# Supplied material
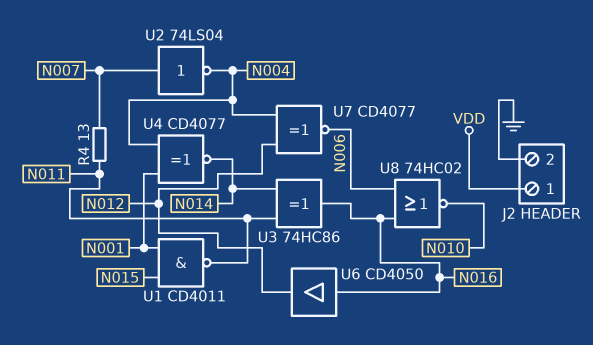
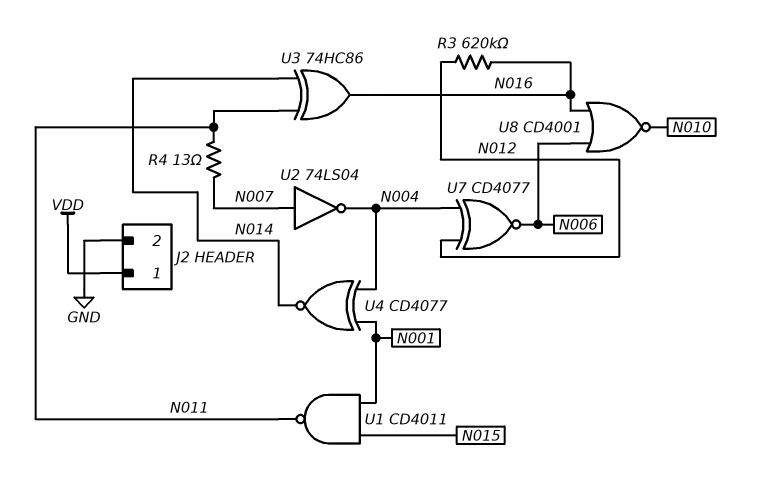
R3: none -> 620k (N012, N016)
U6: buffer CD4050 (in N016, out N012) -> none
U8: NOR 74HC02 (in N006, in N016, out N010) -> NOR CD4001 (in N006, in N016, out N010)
==
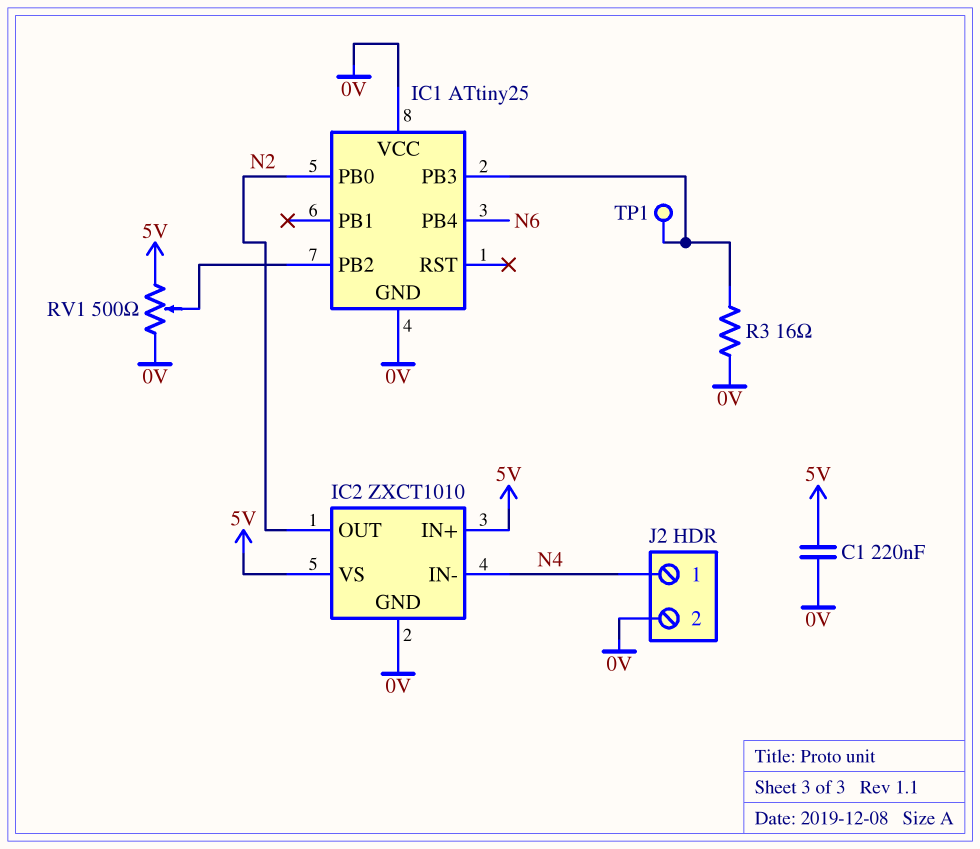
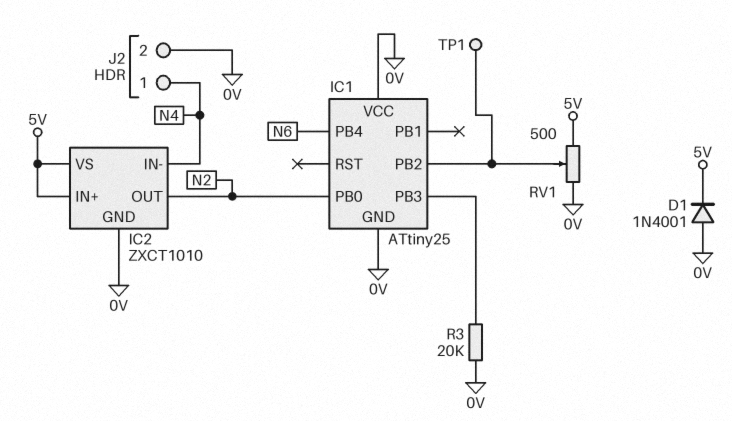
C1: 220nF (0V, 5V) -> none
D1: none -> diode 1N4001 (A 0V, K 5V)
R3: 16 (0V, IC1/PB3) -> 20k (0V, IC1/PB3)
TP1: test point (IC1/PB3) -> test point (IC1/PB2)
* * *
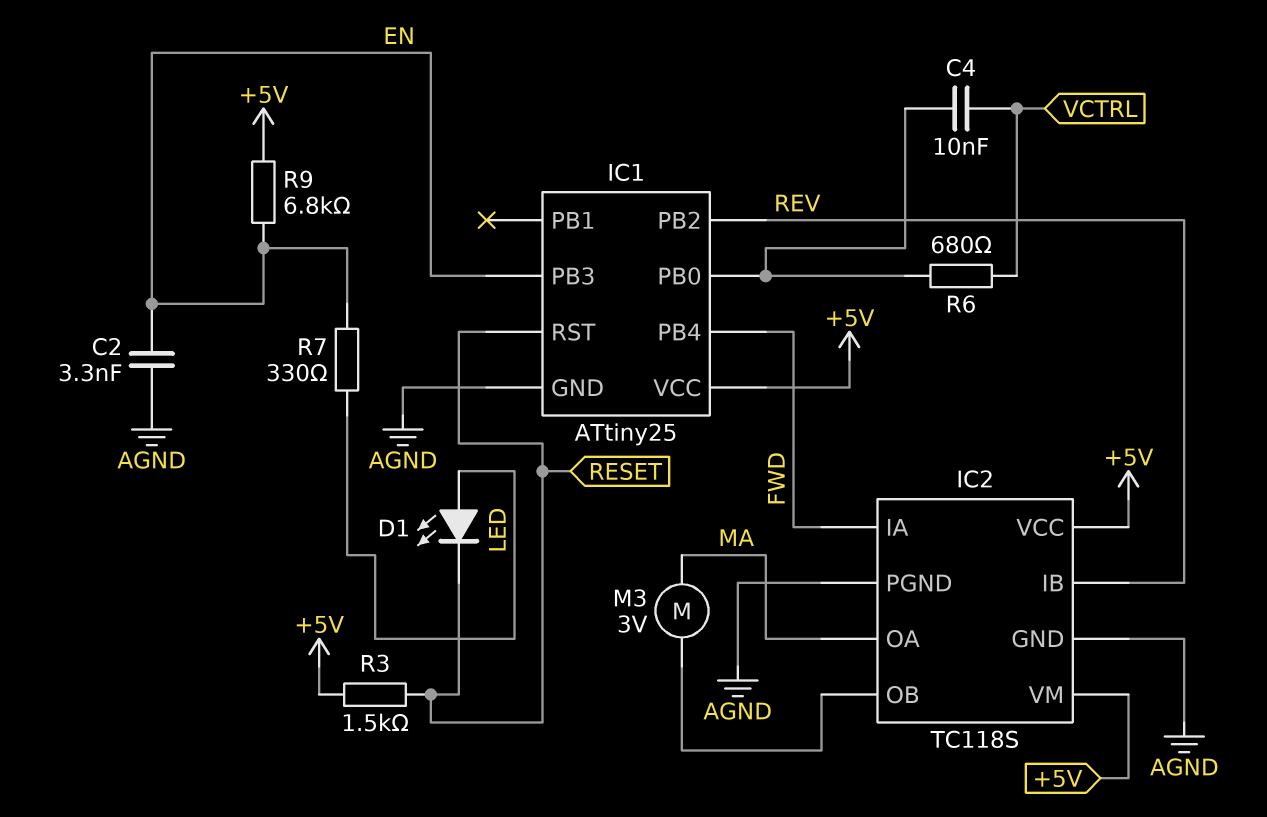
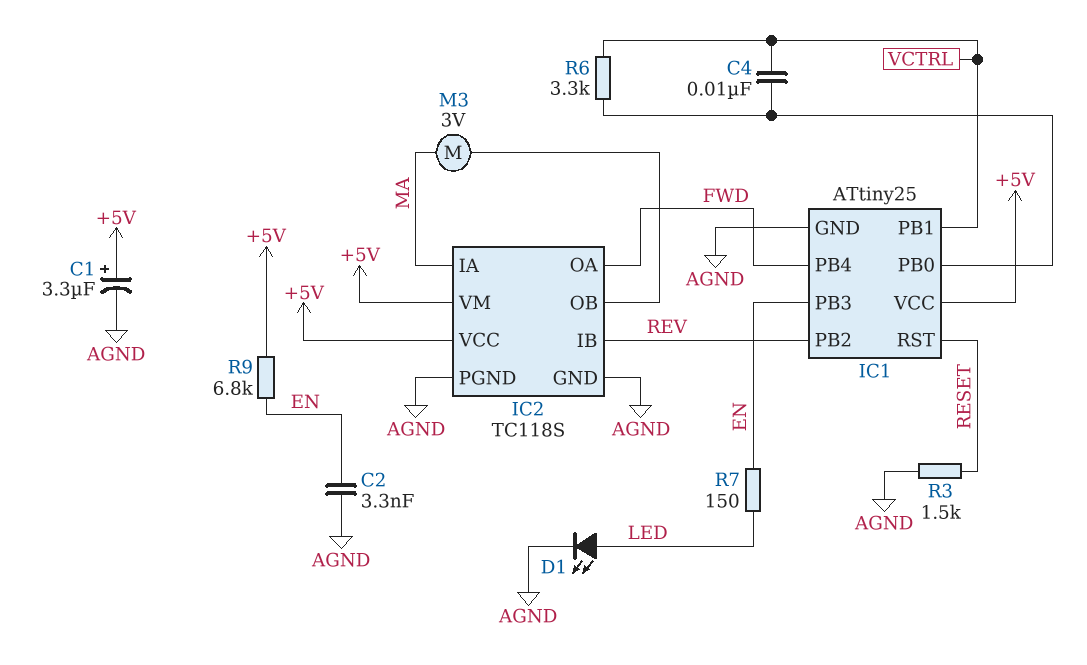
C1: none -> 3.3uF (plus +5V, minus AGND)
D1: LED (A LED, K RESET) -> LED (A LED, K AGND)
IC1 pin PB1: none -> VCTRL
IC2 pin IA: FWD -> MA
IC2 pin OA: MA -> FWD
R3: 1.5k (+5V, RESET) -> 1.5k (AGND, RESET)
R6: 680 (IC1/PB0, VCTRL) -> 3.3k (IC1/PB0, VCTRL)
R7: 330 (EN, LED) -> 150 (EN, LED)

# What you have to do
Considering only the material above, set down every line from the one with "R3: 1.5k (+5V, RESET) -> 1.5k (AGND, RESET)" to the one with "R7: 330 (EN, LED) -> 150 (EN, LED)", inclusive, exactly as written.

# Answer to this task
R3: 1.5k (+5V, RESET) -> 1.5k (AGND, RESET)
R6: 680 (IC1/PB0, VCTRL) -> 3.3k (IC1/PB0, VCTRL)
R7: 330 (EN, LED) -> 150 (EN, LED)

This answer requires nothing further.